»»
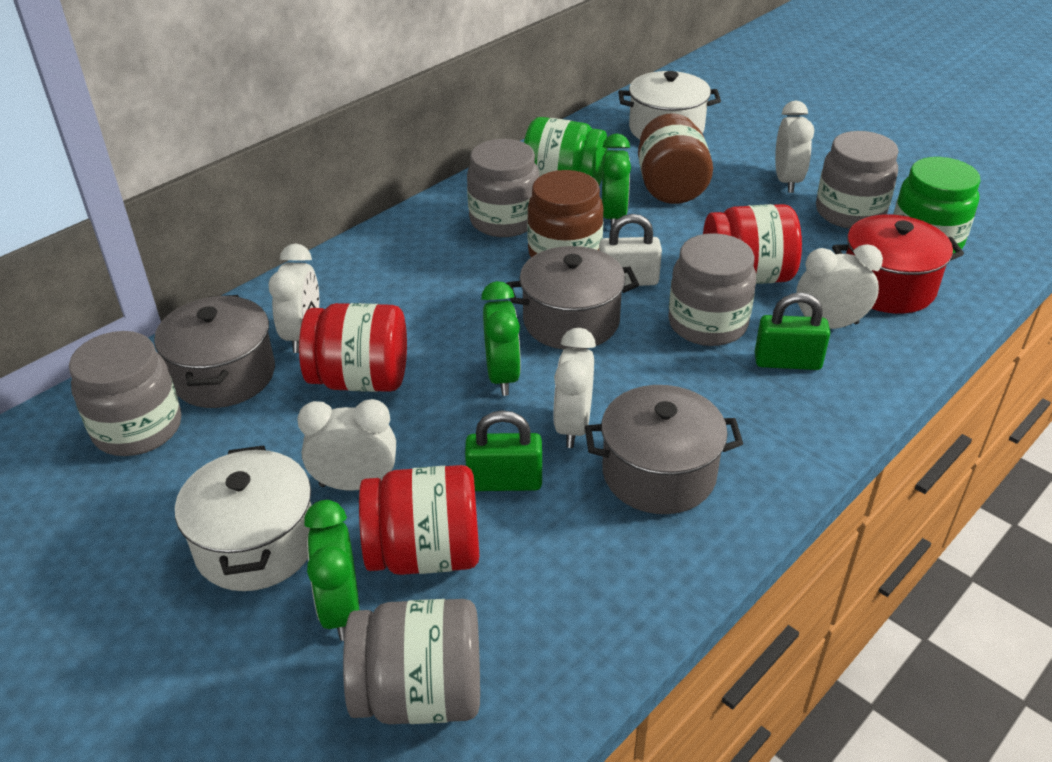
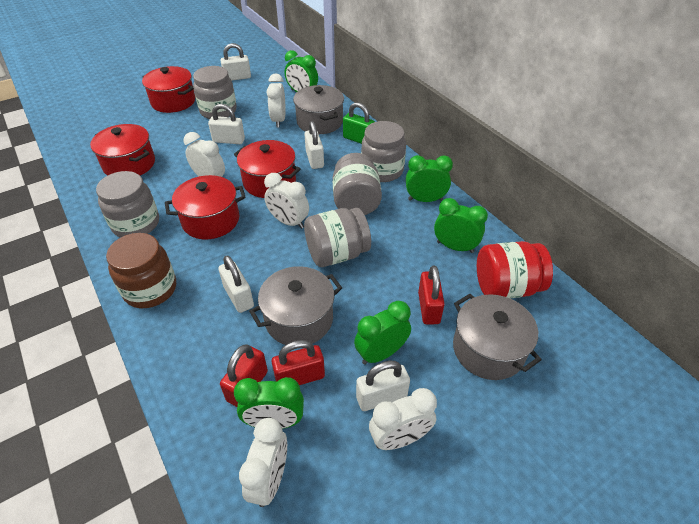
brown jar: 2 -> 1
green clock: 3 -> 5
green jar: 2 -> 0
green padlock: 2 -> 1
red jar: 3 -> 1
red padlock: 0 -> 3
red pot: 1 -> 4
white padlock: 1 -> 5
white pot: 2 -> 0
««
Every record above should reappear exactly, with the pictures gone.

● Written solution:
brown jar: 2 -> 1
green clock: 3 -> 5
green jar: 2 -> 0
green padlock: 2 -> 1
red jar: 3 -> 1
red padlock: 0 -> 3
red pot: 1 -> 4
white padlock: 1 -> 5
white pot: 2 -> 0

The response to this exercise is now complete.